**Spatial relation data:**

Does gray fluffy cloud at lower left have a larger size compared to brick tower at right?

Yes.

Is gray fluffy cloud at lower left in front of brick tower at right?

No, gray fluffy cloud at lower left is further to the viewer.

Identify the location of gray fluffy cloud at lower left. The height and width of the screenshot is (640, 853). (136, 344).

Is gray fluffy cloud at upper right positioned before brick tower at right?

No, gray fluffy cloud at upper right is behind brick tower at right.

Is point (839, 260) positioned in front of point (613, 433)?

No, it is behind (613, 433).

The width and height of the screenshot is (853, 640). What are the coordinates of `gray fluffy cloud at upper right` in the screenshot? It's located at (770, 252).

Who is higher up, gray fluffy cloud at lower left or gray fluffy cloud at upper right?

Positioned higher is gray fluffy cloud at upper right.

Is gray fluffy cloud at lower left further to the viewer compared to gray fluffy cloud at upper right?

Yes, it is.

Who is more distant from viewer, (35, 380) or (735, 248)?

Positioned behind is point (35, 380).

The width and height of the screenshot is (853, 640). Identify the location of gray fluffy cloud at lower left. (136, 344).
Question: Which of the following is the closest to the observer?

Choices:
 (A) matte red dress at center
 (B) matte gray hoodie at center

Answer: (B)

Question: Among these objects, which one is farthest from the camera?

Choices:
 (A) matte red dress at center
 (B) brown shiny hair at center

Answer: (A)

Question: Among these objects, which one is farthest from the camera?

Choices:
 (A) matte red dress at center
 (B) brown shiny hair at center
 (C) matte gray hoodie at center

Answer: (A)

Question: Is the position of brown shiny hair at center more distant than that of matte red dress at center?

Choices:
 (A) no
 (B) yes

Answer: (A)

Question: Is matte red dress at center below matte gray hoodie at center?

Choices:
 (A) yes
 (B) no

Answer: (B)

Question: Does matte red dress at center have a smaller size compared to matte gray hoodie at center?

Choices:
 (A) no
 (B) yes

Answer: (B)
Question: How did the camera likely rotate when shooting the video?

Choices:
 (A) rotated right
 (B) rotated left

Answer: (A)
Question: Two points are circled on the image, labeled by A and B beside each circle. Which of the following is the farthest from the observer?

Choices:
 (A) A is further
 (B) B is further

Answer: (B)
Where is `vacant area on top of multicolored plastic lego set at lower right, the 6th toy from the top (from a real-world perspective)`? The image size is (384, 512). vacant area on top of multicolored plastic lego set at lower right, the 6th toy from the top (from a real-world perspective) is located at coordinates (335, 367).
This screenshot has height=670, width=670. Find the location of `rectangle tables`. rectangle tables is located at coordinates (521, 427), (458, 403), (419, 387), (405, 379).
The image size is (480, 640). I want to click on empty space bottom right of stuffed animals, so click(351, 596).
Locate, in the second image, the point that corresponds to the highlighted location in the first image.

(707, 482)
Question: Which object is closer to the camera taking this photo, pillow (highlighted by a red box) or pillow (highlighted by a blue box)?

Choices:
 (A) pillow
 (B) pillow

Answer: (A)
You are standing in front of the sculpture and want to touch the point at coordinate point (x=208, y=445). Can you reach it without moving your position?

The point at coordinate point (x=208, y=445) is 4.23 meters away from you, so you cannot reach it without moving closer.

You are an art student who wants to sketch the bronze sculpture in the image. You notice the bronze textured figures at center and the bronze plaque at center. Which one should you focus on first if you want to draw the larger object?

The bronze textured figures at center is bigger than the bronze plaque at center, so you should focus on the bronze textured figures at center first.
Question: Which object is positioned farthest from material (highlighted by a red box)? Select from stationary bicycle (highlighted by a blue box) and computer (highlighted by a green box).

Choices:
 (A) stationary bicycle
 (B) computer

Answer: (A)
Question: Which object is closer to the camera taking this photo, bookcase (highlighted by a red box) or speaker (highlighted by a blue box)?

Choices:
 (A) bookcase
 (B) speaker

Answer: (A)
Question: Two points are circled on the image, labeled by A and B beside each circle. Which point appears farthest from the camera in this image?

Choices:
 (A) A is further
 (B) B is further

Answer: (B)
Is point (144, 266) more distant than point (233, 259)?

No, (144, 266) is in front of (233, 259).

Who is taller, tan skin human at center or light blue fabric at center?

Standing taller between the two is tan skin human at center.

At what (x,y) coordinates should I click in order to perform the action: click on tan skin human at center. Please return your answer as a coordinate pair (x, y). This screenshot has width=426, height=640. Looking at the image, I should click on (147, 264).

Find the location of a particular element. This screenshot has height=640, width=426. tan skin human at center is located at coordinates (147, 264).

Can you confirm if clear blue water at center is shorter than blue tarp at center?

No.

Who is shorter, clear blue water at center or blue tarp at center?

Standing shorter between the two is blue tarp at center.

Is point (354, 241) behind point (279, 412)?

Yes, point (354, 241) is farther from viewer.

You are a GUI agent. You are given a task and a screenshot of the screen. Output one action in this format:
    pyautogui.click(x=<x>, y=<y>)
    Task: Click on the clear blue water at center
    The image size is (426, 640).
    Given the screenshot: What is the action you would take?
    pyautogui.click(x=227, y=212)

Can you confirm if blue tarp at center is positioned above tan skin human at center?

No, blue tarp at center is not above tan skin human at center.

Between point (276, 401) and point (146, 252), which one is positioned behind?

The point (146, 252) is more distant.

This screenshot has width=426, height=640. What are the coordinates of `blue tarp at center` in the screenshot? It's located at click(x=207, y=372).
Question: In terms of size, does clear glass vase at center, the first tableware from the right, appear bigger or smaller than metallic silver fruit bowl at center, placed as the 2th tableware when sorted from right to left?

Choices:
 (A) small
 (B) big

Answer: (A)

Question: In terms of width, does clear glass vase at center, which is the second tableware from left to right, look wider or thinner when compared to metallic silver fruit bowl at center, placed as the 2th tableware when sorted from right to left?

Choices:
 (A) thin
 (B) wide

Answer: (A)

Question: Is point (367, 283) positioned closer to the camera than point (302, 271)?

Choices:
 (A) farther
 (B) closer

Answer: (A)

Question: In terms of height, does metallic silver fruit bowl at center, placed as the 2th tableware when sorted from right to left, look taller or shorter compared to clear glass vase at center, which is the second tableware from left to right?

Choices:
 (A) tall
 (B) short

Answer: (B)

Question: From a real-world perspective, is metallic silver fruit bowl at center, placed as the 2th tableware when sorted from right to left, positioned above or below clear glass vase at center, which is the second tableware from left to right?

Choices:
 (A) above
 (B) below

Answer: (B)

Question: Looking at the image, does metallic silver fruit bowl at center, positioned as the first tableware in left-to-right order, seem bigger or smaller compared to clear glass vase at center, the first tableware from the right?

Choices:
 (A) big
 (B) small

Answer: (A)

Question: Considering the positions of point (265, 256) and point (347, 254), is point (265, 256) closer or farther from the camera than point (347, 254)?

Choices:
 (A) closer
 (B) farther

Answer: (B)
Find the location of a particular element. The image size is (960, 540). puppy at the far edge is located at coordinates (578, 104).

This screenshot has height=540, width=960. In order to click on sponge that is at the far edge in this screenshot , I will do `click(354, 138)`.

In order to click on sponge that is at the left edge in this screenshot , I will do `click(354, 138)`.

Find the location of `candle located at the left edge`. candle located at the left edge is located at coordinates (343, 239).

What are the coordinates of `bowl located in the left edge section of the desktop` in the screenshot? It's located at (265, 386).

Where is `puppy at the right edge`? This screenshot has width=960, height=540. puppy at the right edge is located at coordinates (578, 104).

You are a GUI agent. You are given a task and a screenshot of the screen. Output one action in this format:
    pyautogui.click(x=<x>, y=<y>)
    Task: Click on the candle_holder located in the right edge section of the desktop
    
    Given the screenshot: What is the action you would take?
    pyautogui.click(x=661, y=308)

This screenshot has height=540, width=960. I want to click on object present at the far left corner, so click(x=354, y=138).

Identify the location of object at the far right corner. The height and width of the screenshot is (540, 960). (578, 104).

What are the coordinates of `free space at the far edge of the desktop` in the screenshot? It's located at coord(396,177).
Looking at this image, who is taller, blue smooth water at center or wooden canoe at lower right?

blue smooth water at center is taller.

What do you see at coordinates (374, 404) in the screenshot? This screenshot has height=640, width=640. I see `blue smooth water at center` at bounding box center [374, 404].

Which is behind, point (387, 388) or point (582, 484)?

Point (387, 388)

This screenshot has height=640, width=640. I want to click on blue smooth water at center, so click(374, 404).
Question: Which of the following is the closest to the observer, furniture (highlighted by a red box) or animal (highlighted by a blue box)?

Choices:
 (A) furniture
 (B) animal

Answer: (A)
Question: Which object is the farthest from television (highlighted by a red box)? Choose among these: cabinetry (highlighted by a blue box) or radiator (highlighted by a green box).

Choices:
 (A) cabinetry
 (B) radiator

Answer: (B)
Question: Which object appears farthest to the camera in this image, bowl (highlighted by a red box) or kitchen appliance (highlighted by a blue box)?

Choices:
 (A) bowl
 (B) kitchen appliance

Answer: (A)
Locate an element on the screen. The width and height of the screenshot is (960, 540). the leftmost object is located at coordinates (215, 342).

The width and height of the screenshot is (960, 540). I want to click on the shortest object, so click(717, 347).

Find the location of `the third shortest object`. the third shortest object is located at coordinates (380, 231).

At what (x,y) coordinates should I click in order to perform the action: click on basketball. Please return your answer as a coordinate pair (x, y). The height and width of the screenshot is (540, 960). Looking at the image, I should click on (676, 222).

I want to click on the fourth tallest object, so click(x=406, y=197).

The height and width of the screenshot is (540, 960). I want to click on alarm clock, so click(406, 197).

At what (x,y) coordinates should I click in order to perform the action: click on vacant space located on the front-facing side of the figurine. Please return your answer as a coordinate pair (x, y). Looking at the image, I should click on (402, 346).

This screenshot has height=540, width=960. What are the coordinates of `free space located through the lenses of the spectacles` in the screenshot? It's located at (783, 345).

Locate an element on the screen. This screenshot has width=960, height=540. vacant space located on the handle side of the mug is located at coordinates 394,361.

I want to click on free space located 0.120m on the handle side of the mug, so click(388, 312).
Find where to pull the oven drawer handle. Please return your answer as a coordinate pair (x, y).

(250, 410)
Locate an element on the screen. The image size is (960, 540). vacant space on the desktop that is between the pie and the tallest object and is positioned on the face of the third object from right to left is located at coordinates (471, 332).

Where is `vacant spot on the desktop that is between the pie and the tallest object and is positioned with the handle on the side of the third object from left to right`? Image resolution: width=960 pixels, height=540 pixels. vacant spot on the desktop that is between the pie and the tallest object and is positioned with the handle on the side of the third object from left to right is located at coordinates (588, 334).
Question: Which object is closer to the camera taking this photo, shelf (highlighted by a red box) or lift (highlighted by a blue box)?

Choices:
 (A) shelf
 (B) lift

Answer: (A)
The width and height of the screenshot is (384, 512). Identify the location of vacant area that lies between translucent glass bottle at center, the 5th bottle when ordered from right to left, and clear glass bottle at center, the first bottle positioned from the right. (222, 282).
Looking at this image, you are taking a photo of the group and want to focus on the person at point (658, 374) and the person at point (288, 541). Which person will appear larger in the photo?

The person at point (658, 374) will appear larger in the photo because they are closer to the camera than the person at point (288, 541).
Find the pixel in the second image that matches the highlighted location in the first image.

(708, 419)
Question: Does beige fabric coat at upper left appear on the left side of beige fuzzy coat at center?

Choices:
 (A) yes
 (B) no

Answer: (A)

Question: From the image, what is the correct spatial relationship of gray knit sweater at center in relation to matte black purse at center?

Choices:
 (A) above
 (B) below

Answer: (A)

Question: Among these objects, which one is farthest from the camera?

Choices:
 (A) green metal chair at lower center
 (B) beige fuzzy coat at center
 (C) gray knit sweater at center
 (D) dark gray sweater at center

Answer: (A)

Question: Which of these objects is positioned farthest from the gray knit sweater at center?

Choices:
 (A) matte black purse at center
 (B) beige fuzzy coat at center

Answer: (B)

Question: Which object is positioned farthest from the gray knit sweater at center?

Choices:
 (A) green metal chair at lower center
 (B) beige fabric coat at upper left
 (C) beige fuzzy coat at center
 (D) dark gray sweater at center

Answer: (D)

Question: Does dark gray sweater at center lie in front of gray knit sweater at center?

**Written task:** Collect every line of the entries above that contains the string "Find", and copy each one in full.

**Written reply:**
This screenshot has height=670, width=670. Find the location of `rectangle tables`. rectangle tables is located at coordinates (521, 427), (458, 403), (419, 387), (405, 379).
Find the location of a particular element. This screenshot has height=640, width=426. tan skin human at center is located at coordinates (147, 264).
Find the location of a particular element. The image size is (960, 540). puppy at the far edge is located at coordinates (578, 104).
Find the location of `candle located at the left edge`. candle located at the left edge is located at coordinates (343, 239).
Find the location of `the third shortest object`. the third shortest object is located at coordinates (380, 231).
Find where to pull the oven drawer handle. Please return your answer as a coordinate pair (x, y).
Find the pixel in the second image that matches the highlighted location in the first image.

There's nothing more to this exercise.